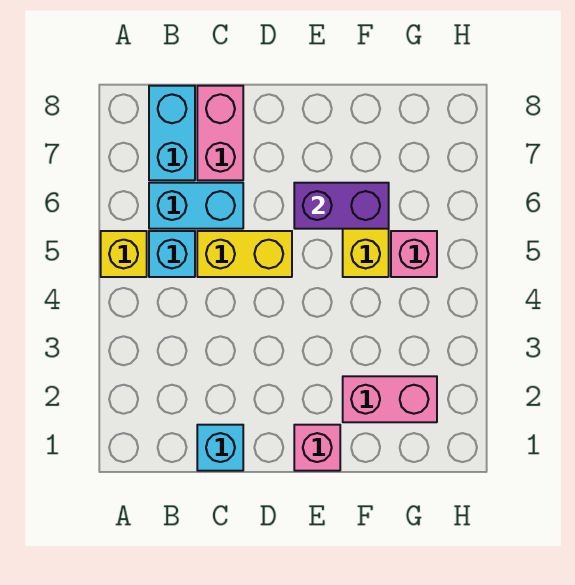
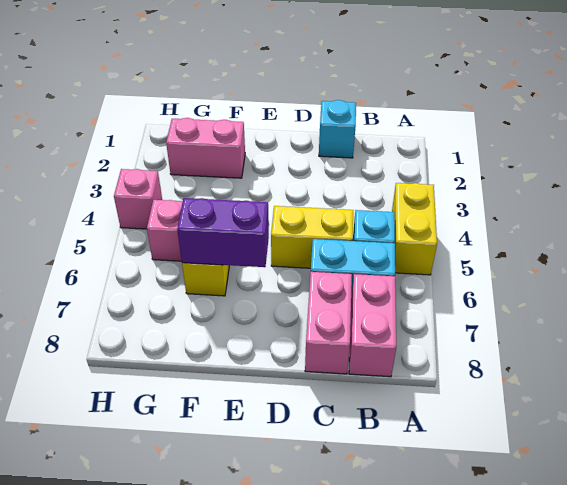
yellow brick A5 level 1 -> yellow brick A4:A5 level 1
cyan brick B7:B8 level 1 -> pink brick B7:B8 level 1
pink brick E1 level 1 -> pink brick H4 level 1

═══

◆ **What is required**:
Lines that contain the word "pink": how many are there in the data? Give the number and nothing else.

◆ **Task answer**:
2